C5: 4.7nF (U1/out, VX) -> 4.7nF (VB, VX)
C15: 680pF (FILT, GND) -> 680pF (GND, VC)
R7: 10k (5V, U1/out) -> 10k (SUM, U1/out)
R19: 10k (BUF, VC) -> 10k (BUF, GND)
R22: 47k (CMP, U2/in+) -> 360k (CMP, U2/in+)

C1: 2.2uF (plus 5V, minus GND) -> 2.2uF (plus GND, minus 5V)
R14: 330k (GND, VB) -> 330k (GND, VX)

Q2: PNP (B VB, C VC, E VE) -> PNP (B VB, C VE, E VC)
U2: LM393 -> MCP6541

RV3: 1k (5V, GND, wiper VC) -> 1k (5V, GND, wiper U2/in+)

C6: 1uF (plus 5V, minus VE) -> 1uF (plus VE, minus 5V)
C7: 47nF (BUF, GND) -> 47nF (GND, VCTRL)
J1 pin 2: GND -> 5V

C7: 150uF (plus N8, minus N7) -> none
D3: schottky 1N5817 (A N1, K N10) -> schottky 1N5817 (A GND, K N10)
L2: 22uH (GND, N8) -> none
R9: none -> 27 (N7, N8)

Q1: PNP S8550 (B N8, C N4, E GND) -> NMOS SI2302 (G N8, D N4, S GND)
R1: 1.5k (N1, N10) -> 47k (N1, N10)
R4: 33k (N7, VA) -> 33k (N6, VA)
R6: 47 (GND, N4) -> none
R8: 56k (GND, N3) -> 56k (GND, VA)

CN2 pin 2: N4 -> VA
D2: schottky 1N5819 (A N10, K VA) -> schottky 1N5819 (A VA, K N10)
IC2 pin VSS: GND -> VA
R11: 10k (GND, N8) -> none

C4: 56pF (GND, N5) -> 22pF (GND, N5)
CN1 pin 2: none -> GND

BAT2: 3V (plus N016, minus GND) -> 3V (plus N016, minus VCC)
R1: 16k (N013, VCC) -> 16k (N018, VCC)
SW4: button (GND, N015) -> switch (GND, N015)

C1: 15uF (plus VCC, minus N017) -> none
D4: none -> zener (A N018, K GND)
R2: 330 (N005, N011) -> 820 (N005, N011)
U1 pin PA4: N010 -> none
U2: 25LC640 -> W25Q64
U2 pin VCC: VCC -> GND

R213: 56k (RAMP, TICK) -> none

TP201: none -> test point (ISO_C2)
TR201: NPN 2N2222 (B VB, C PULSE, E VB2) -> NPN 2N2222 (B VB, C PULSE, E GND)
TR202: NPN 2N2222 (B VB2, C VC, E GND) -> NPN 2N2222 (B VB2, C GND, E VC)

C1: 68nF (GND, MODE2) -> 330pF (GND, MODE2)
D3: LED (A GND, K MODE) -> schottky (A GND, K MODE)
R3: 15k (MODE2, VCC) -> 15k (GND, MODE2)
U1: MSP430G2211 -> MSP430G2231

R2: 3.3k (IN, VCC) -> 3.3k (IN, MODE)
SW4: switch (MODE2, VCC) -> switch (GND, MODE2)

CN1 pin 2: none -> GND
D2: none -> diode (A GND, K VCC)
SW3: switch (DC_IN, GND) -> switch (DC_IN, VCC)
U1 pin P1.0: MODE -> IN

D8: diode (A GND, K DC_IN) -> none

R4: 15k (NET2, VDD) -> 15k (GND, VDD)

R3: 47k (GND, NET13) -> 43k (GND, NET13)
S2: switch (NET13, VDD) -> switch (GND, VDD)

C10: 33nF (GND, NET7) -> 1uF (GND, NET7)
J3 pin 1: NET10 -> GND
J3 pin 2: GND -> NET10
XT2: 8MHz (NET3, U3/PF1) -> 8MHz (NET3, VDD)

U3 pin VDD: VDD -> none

> Work request: Which lines in the records above contain the string "diode"? Copy each one.

> Solution to the problem:
D2: none -> diode (A GND, K VCC)
D8: diode (A GND, K DC_IN) -> none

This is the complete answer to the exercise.